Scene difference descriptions
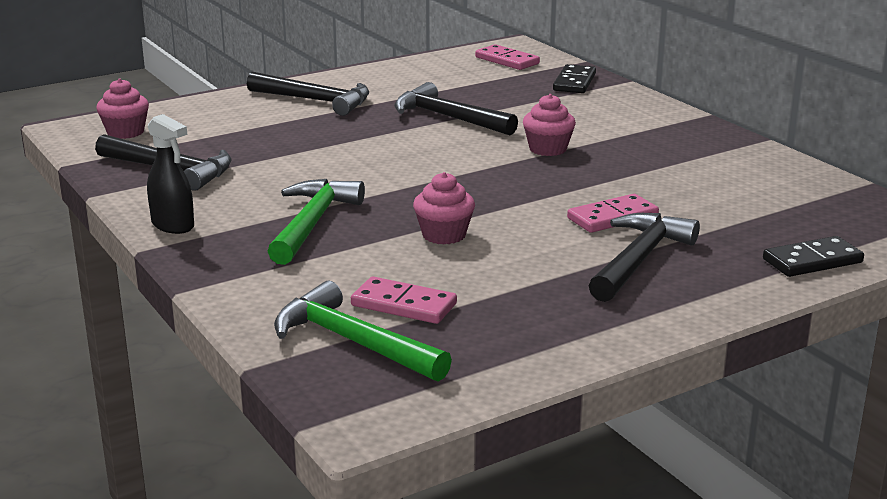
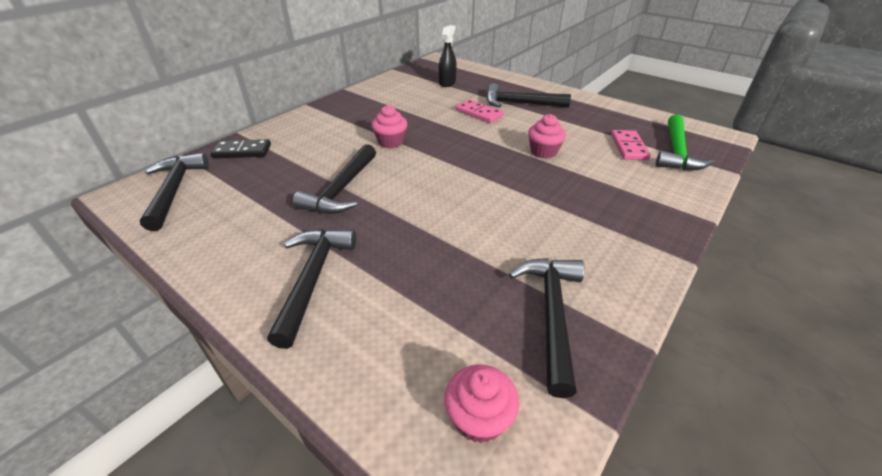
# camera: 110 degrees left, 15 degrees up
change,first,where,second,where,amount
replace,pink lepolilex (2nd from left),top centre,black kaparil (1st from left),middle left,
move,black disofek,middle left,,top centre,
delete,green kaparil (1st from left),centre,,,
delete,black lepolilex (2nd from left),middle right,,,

Problem to solve: Please print every record above exactly, but leave the pictures out.

Reply to the task:
# camera: 110 degrees left, 15 degrees up
change,first,where,second,where,amount
replace,pink lepolilex (2nd from left),top centre,black kaparil (1st from left),middle left,
move,black disofek,middle left,,top centre,
delete,green kaparil (1st from left),centre,,,
delete,black lepolilex (2nd from left),middle right,,,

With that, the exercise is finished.